Work task
Using the material below, repeat exactly the lines from the one with "R101: 10k (GND, RESET) -> 10k (FILT, GND)" through the one with "S102: switch (GND, TEMP)", ends included, without any images.

Extracted material
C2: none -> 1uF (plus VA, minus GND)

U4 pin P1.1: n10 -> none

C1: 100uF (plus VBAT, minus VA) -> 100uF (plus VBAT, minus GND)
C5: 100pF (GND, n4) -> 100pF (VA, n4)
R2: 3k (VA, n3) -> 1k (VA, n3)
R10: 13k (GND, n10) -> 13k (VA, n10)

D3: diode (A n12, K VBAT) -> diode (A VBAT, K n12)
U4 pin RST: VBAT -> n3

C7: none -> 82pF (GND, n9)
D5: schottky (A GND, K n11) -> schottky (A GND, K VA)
---
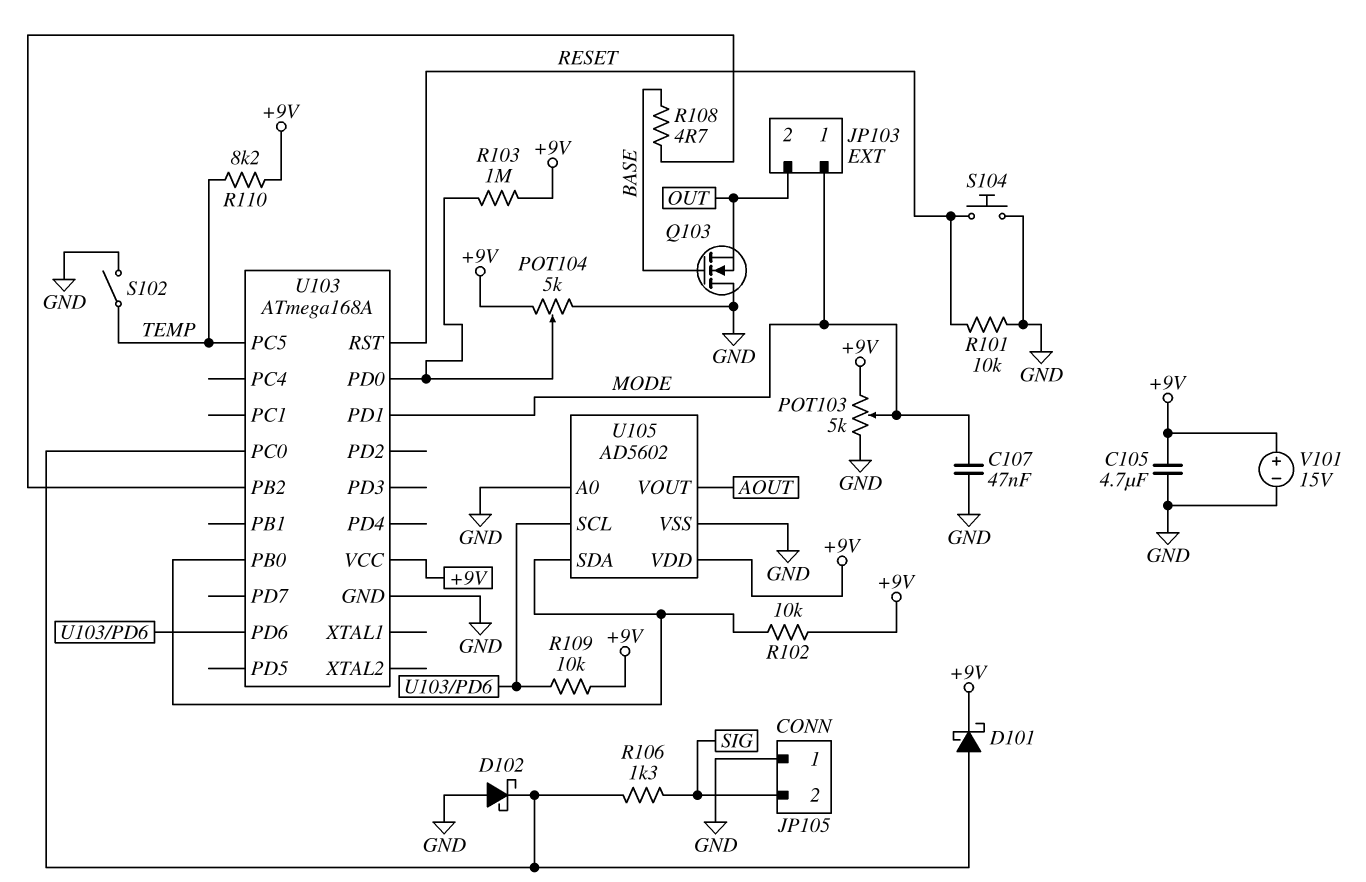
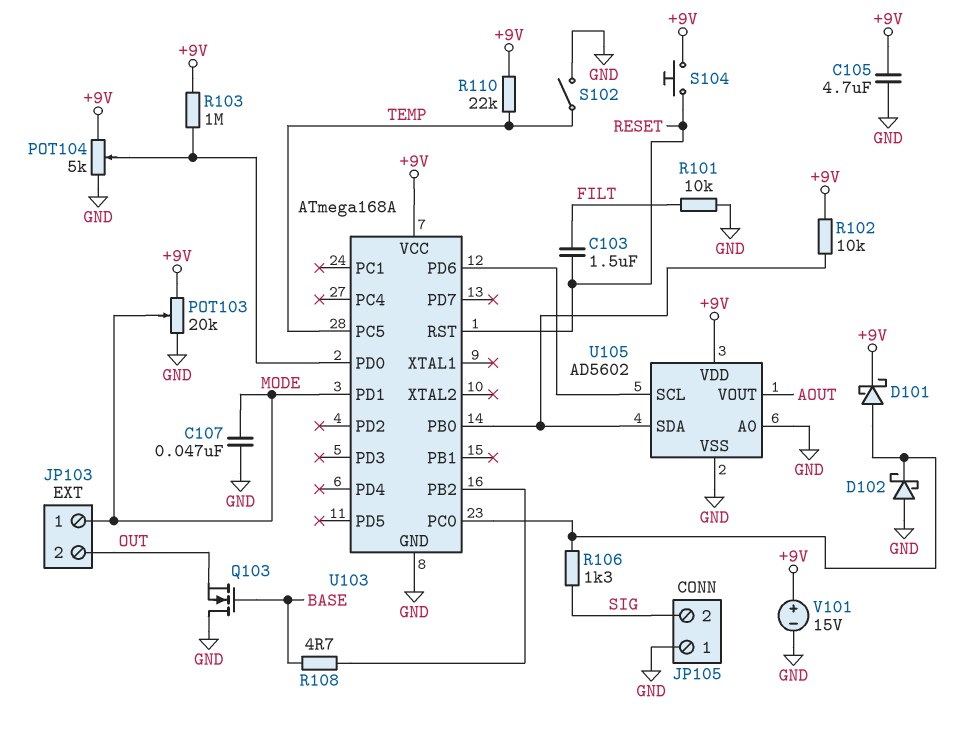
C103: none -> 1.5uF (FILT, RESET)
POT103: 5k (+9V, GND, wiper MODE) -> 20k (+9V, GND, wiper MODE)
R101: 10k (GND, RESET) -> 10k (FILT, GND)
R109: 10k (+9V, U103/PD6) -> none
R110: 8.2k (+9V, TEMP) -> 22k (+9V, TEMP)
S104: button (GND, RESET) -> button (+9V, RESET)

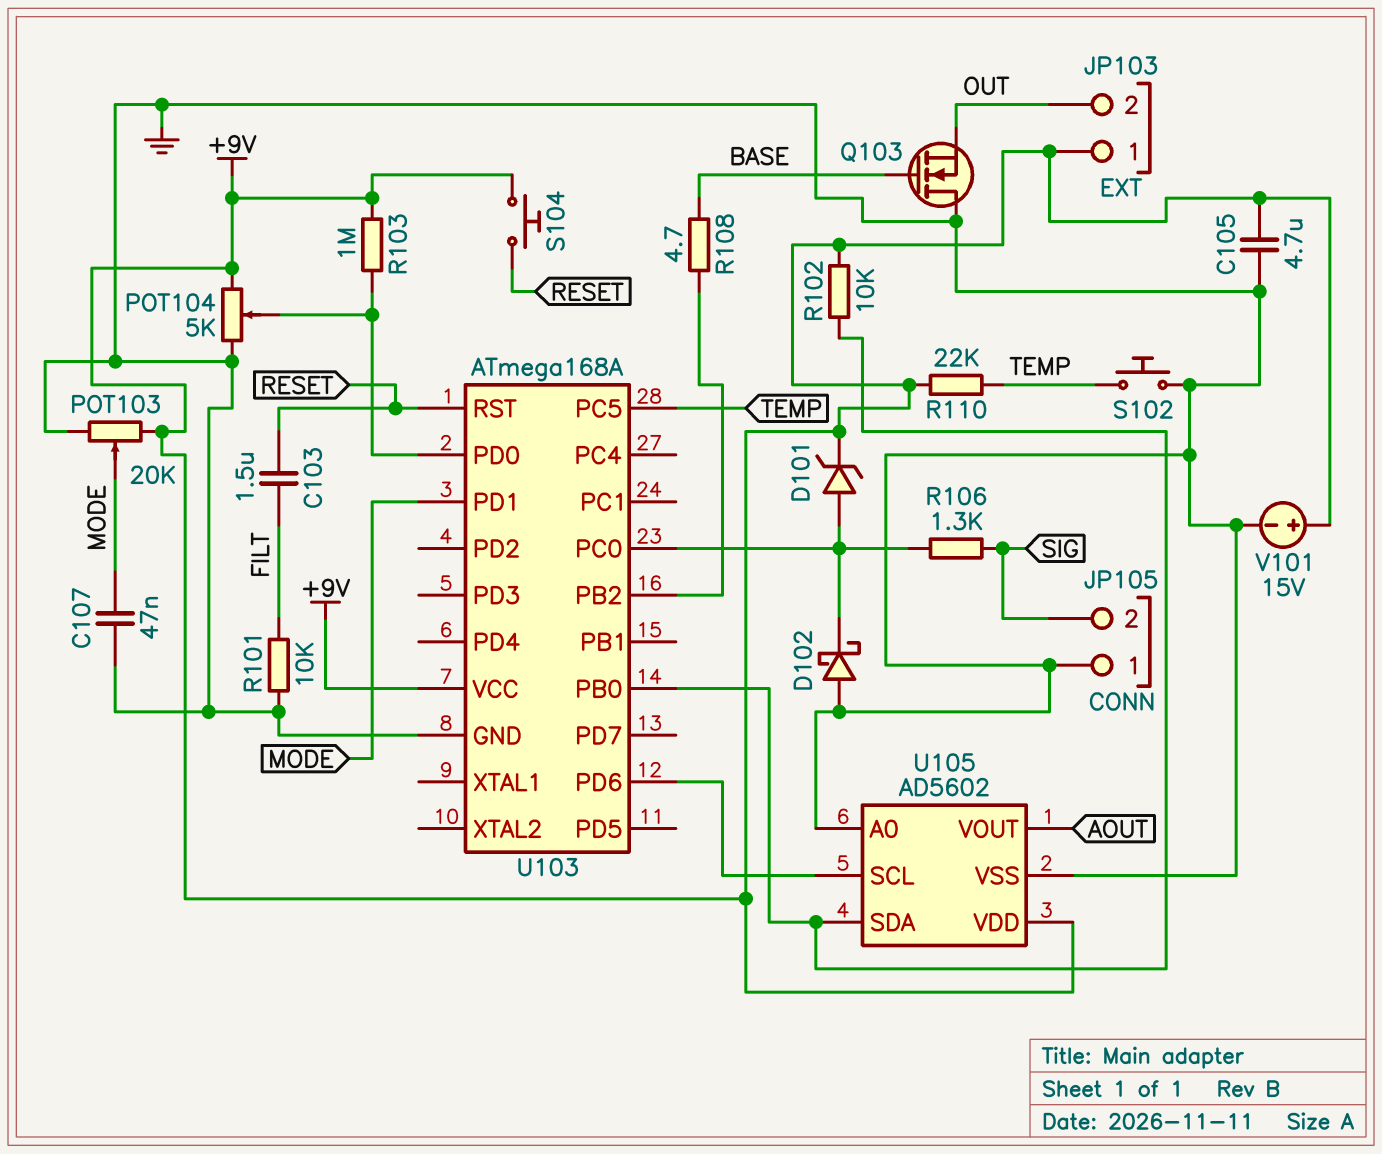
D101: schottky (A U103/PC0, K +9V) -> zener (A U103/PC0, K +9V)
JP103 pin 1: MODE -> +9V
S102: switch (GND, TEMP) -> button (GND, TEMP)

Exercise response
R101: 10k (GND, RESET) -> 10k (FILT, GND)
R109: 10k (+9V, U103/PD6) -> none
R110: 8.2k (+9V, TEMP) -> 22k (+9V, TEMP)
S104: button (GND, RESET) -> button (+9V, RESET)

D101: schottky (A U103/PC0, K +9V) -> zener (A U103/PC0, K +9V)
JP103 pin 1: MODE -> +9V
S102: switch (GND, TEMP) -> button (GND, TEMP)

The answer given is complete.